__TASK REQUIREMENTS__:
Go through the data and copy each line where the word "none" shows up.

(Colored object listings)

==============================

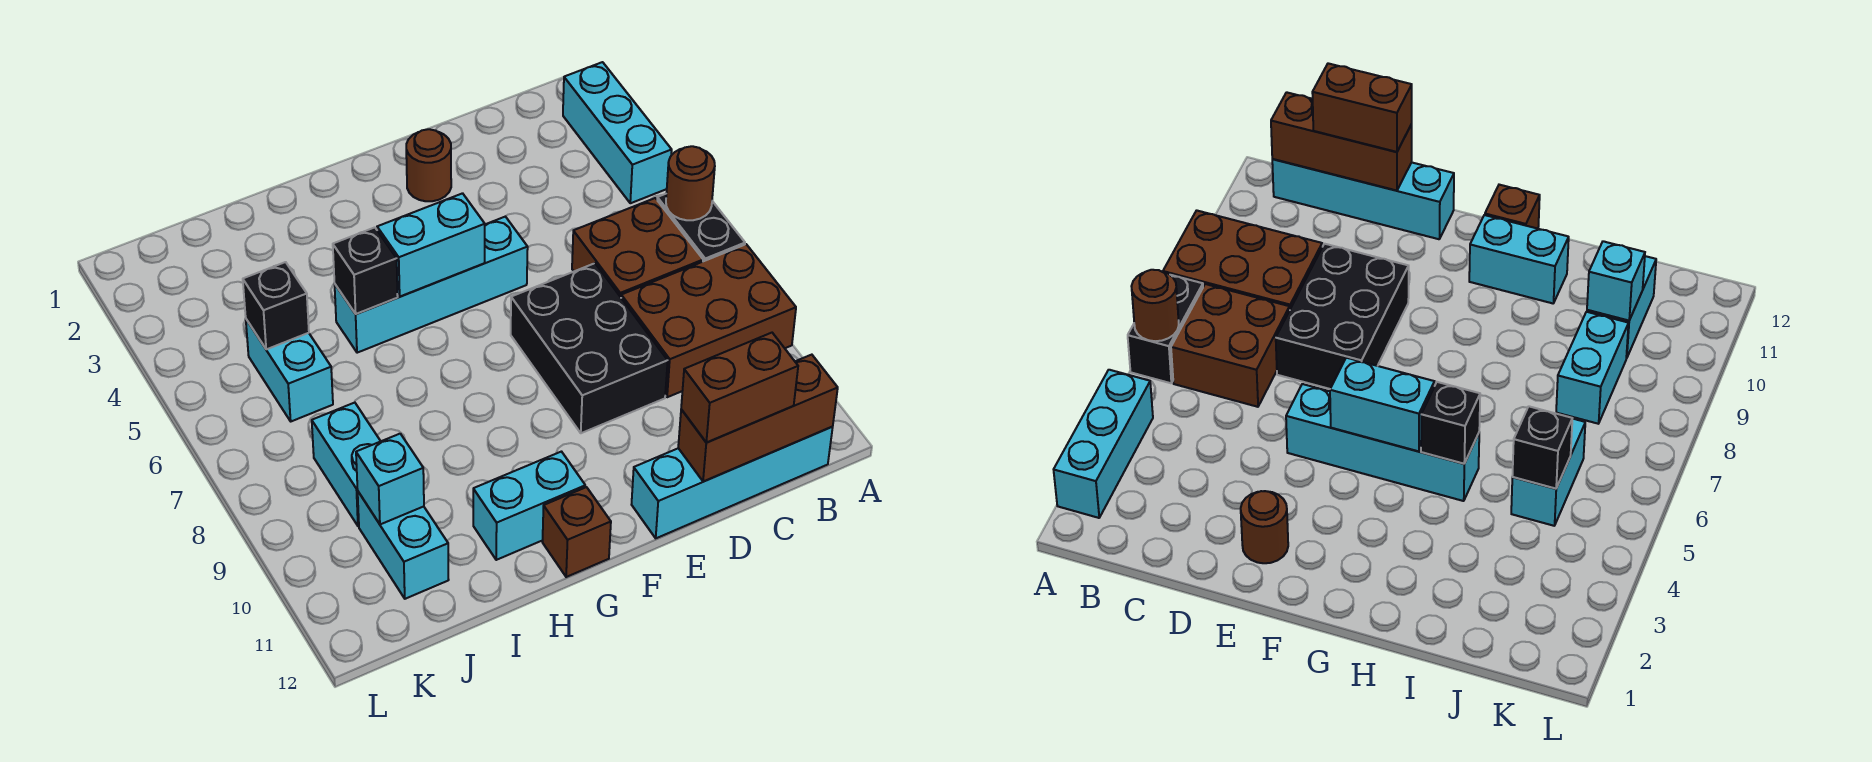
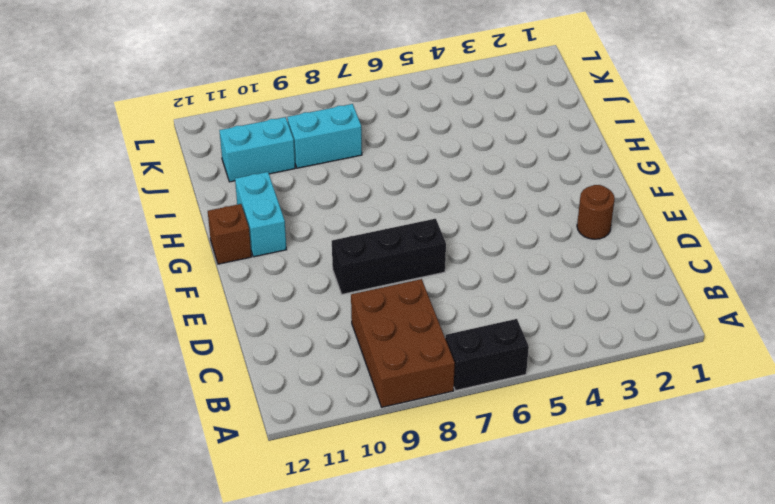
black brick E7:E9 level 1 -> black brick D7:E9 level 1
none -> cyan brick A2:A4 level 1
none -> brown brick B6:C7 level 1
none -> cyan brick B12:E12 level 1

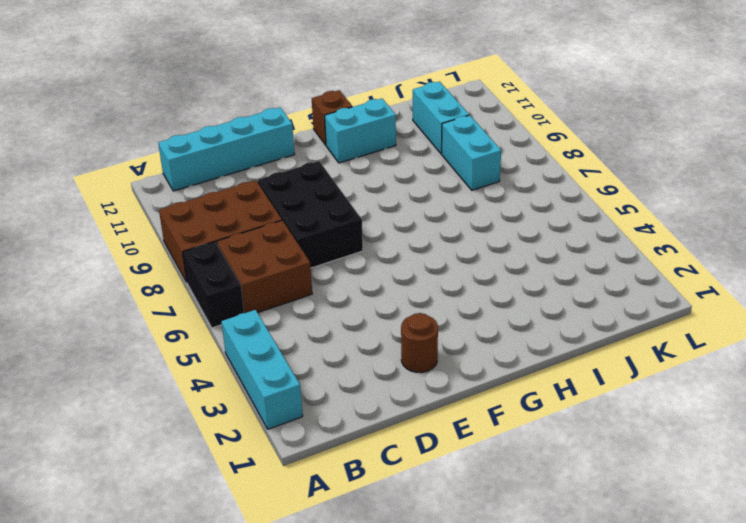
none -> cyan brick E5:H5 level 1
none -> cyan brick J5:J6 level 1
none -> brown round brick A6 level 2

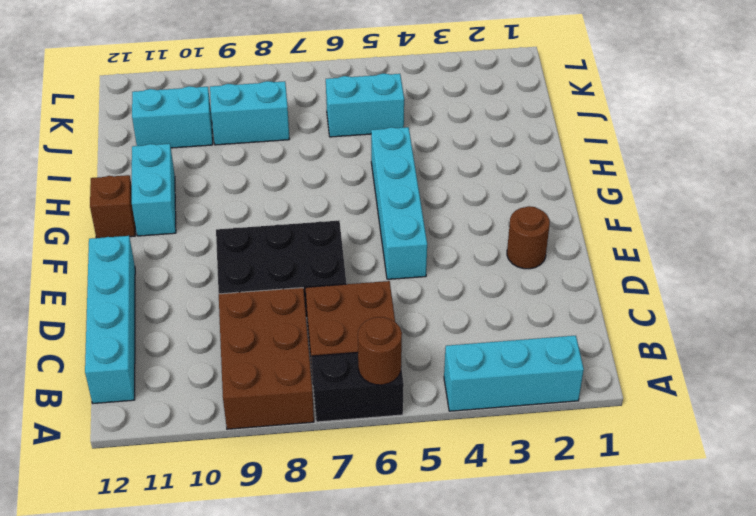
none -> brown brick B12:D12 level 2
none -> cyan brick F5:G5 level 2
none -> black brick H5 level 2

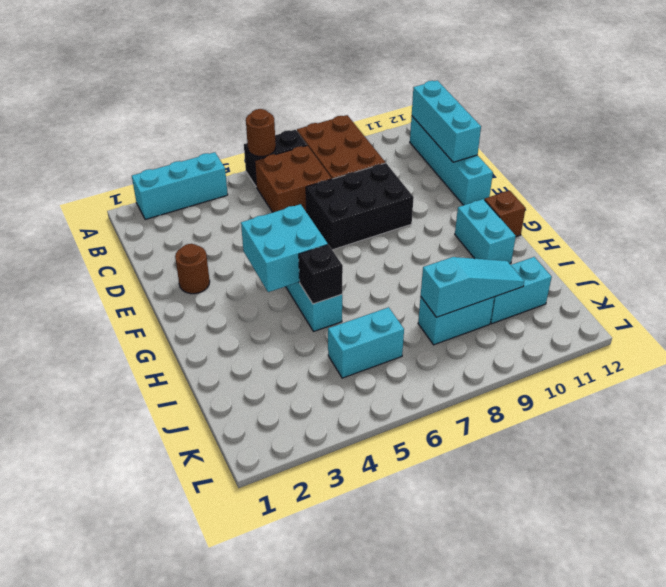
cyan brick B12:D12 level 2 -> brown brick B12:D12 level 2
cyan brick F4:G5 level 2 -> cyan brick F5:G5 level 2
cyan slope J8:J10 level 2 top 8 -> cyan brick J10 level 2
none -> black brick J5 level 2
none -> brown brick C12:D12 level 3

==============================

__RESPONSE AREA__:
none -> cyan brick A2:A4 level 1
none -> brown brick B6:C7 level 1
none -> cyan brick B12:E12 level 1
none -> cyan brick E5:H5 level 1
none -> cyan brick J5:J6 level 1
none -> brown round brick A6 level 2
none -> brown brick B12:D12 level 2
none -> cyan brick F5:G5 level 2
none -> black brick H5 level 2
none -> black brick J5 level 2
none -> brown brick C12:D12 level 3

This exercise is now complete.